### WORK ORDER
Print every entry below exactly, leaving out the pictures.

[Records from a data collection]
....................
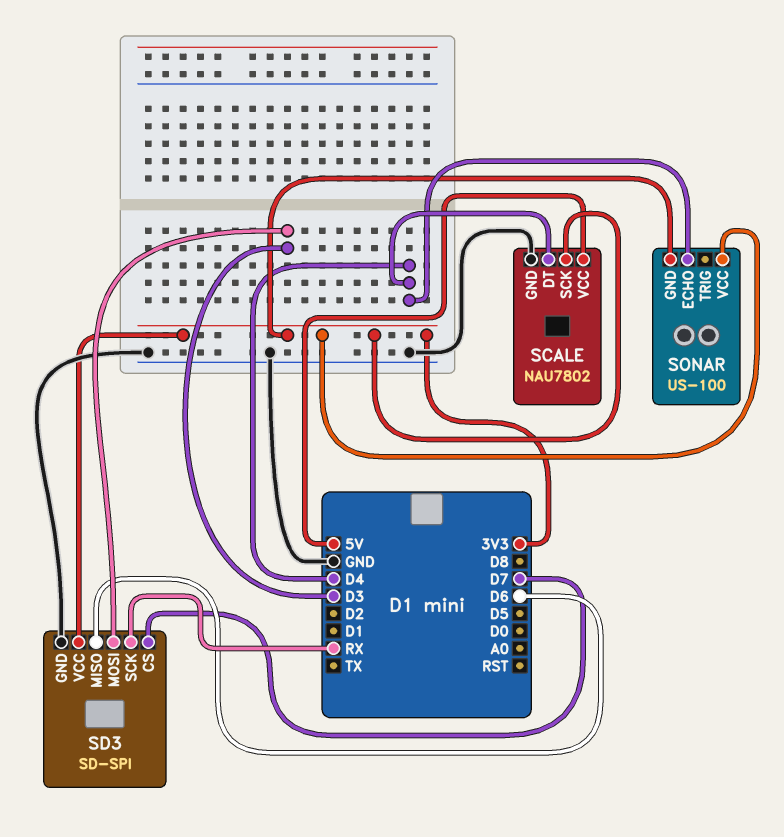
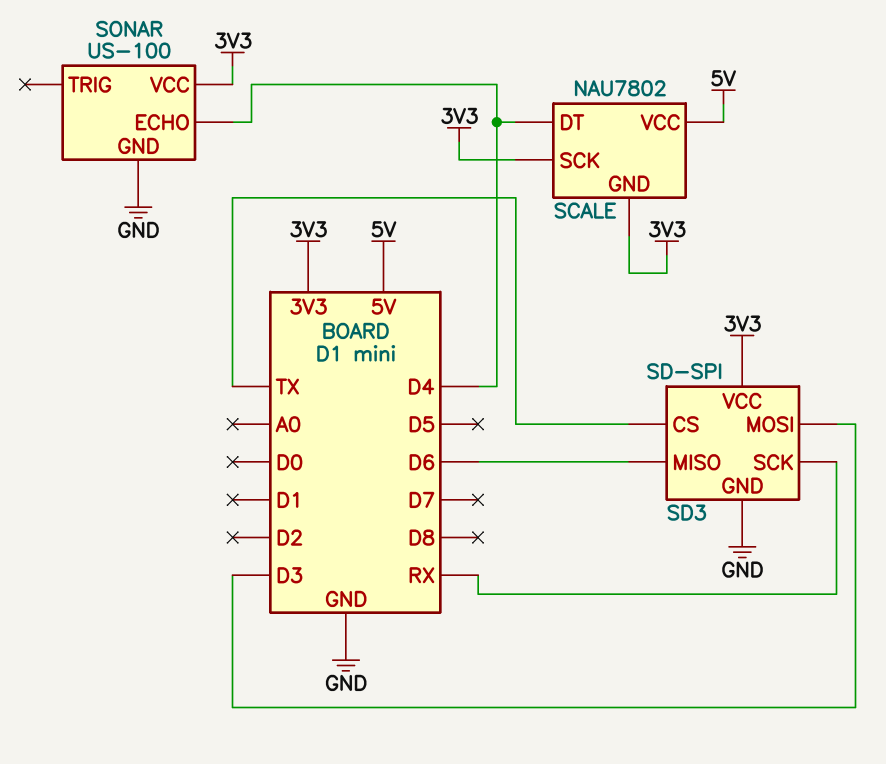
SCALE pin GND: GND -> 3V3
SD3 pin CS: D7 -> TX
SONAR pin GND: 3V3 -> GND

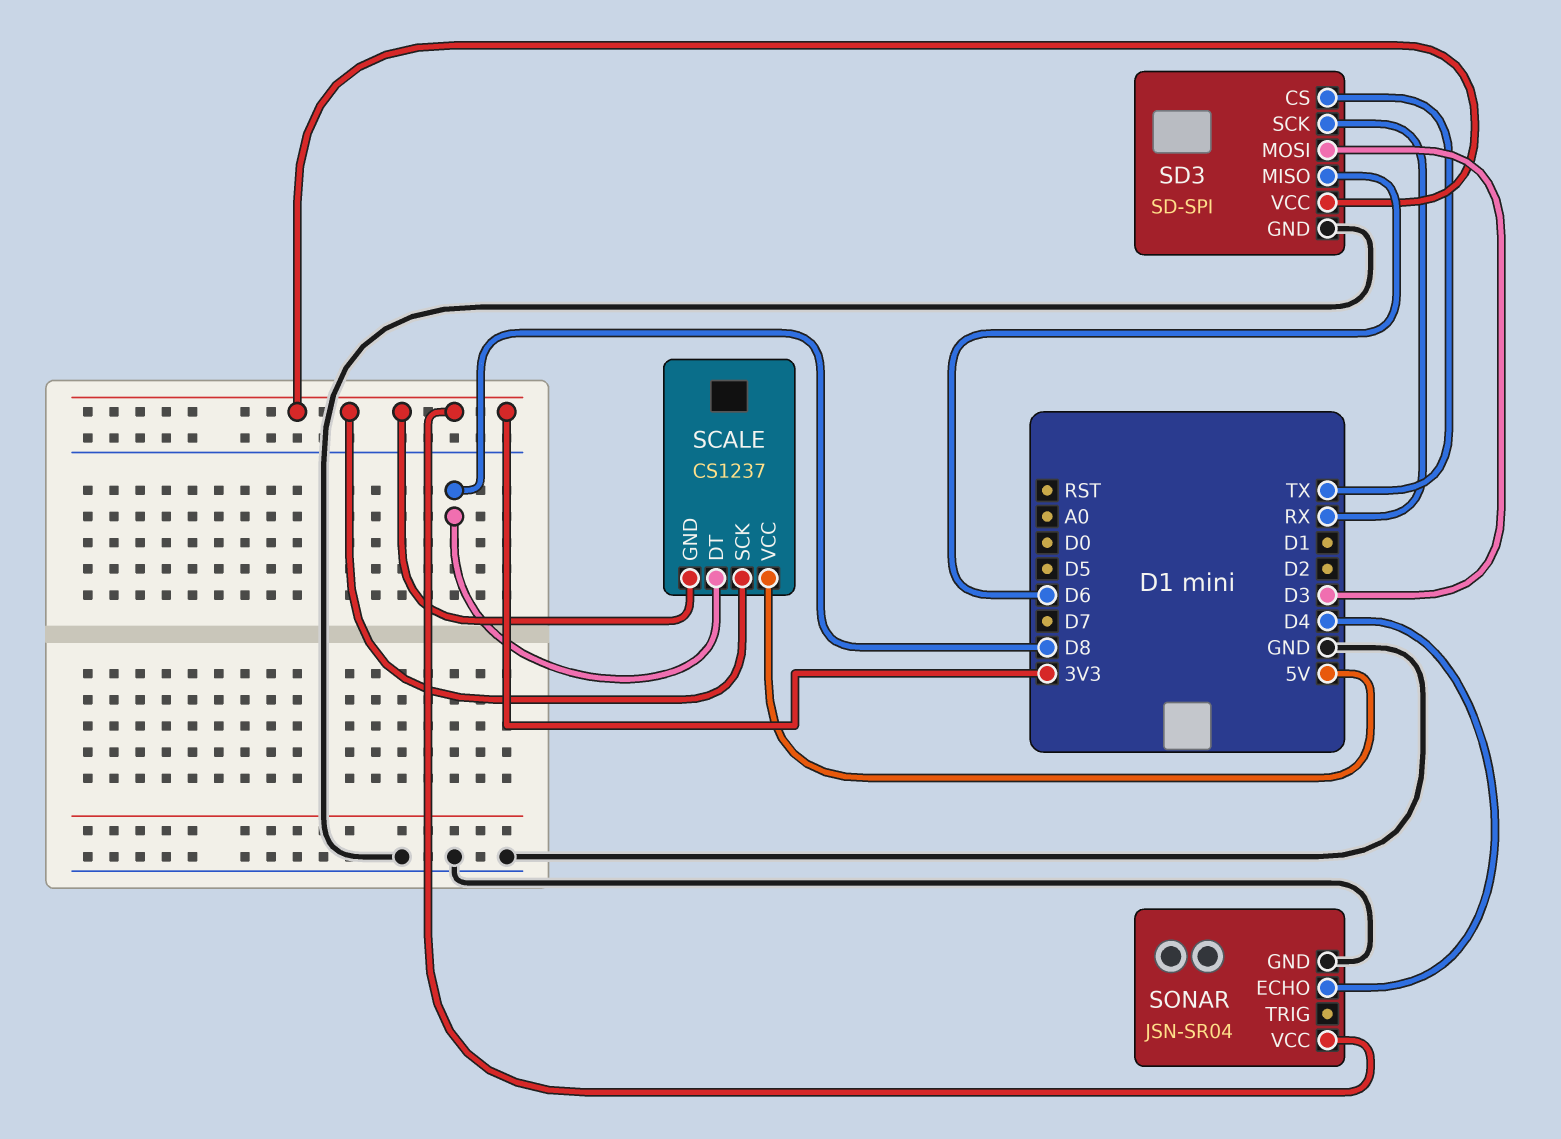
SCALE: NAU7802 -> CS1237
SCALE pin DT: D4 -> D8
SONAR: US-100 -> JSN-SR04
....................
### RESPONSE
SCALE pin GND: GND -> 3V3
SD3 pin CS: D7 -> TX
SONAR pin GND: 3V3 -> GND

SCALE: NAU7802 -> CS1237
SCALE pin DT: D4 -> D8
SONAR: US-100 -> JSN-SR04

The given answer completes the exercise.